Object correspondence data:
----------

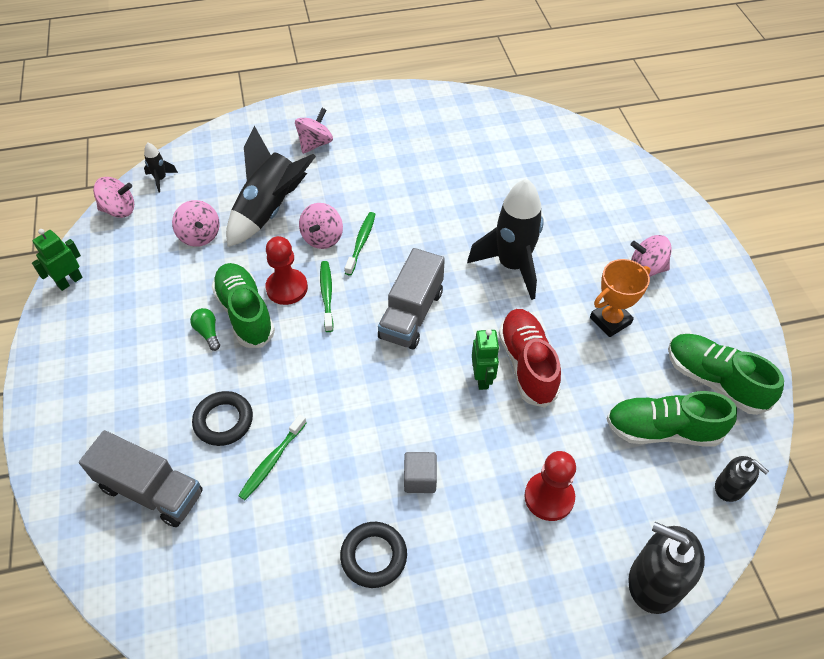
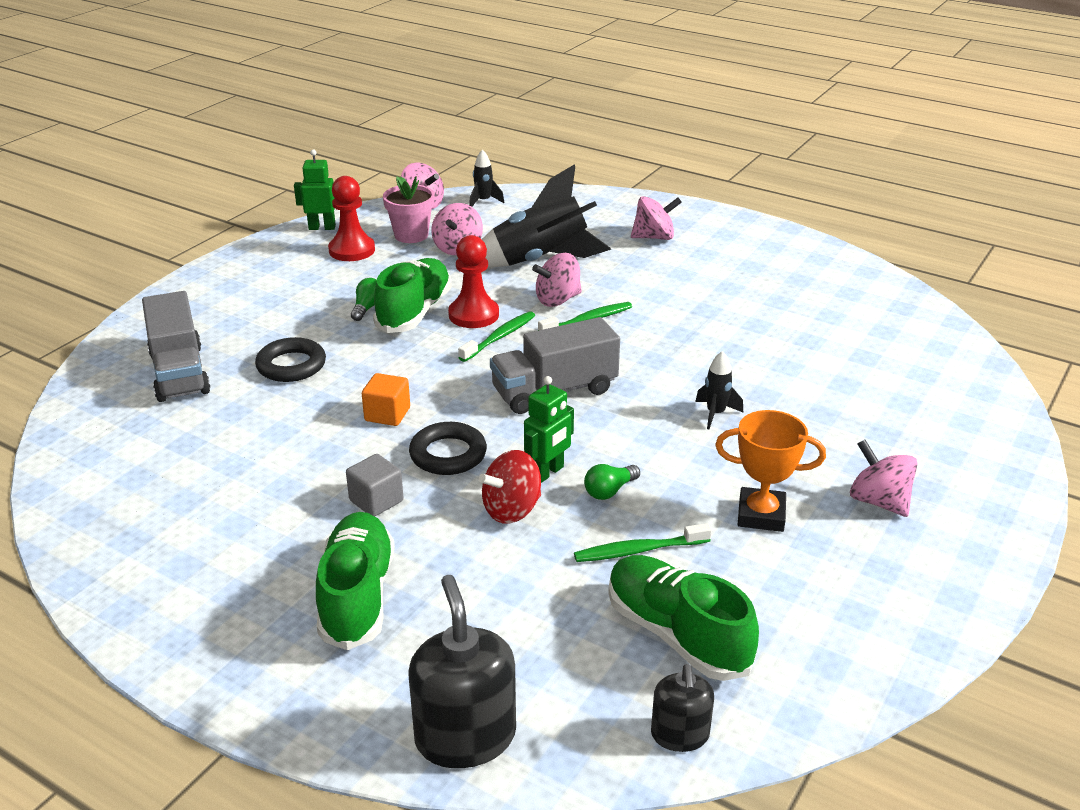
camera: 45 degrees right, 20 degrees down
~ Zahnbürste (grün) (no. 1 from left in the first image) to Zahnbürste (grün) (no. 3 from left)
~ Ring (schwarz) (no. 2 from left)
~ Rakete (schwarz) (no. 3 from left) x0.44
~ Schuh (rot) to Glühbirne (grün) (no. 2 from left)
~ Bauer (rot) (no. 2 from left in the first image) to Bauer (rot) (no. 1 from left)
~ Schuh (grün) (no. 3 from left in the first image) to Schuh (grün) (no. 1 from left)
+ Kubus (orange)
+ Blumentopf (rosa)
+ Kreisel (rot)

----------

# [TASK DESCRIPTION]
Out of the records above, pull the lines that include the word "image".

# [EXERCISE RESULT]
~ Zahnbürste (grün) (no. 1 from left in the first image) to Zahnbürste (grün) (no. 3 from left)
~ Bauer (rot) (no. 2 from left in the first image) to Bauer (rot) (no. 1 from left)
~ Schuh (grün) (no. 3 from left in the first image) to Schuh (grün) (no. 1 from left)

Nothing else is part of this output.